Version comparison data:
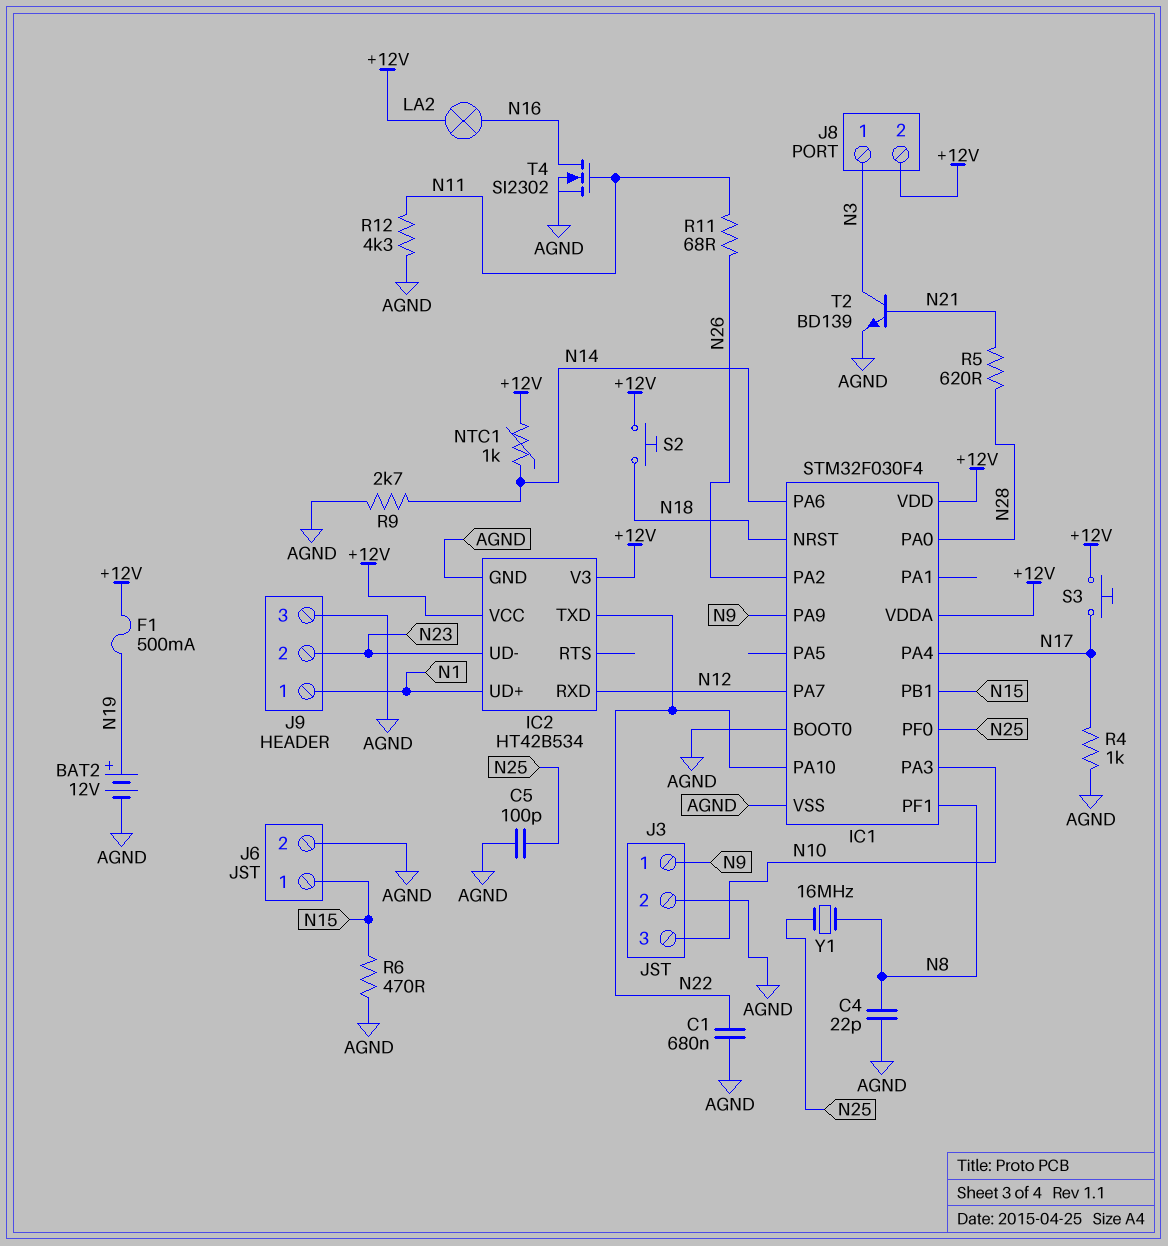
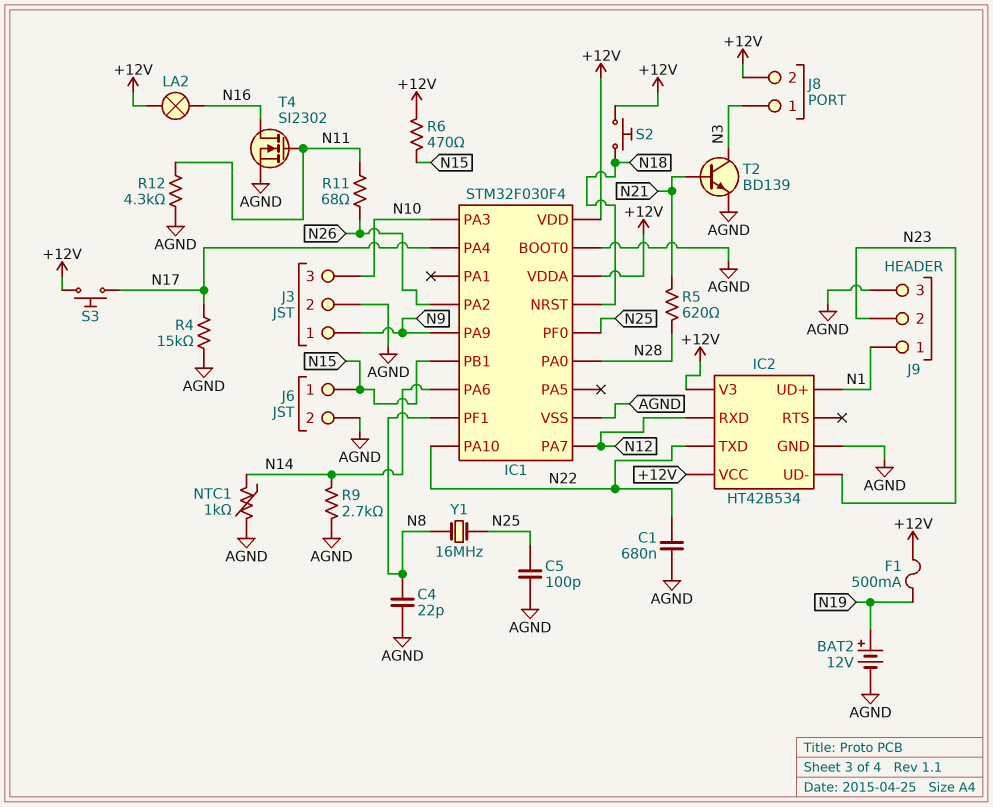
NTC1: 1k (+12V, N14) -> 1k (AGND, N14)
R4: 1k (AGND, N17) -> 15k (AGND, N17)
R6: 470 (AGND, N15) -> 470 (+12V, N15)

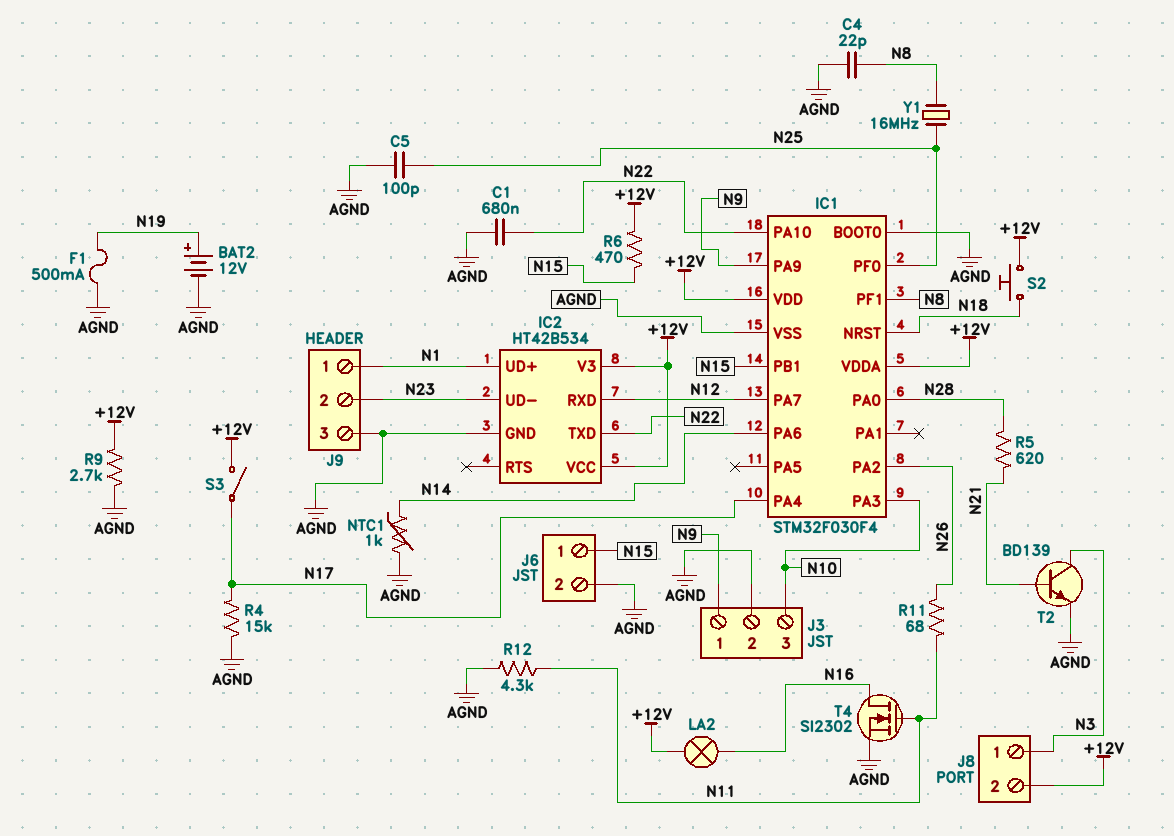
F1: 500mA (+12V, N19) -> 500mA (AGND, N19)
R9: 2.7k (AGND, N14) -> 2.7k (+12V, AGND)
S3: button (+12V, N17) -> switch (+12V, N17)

TASK REQUIREMENTS: Go to the line that contains "R4: 1k (AGND, N17) -> 15k (AGND, N17)" and copy exactly from there through the last line of the records above, both included. Omit pictures.

RESULT:
R4: 1k (AGND, N17) -> 15k (AGND, N17)
R6: 470 (AGND, N15) -> 470 (+12V, N15)

F1: 500mA (+12V, N19) -> 500mA (AGND, N19)
R9: 2.7k (AGND, N14) -> 2.7k (+12V, AGND)
S3: button (+12V, N17) -> switch (+12V, N17)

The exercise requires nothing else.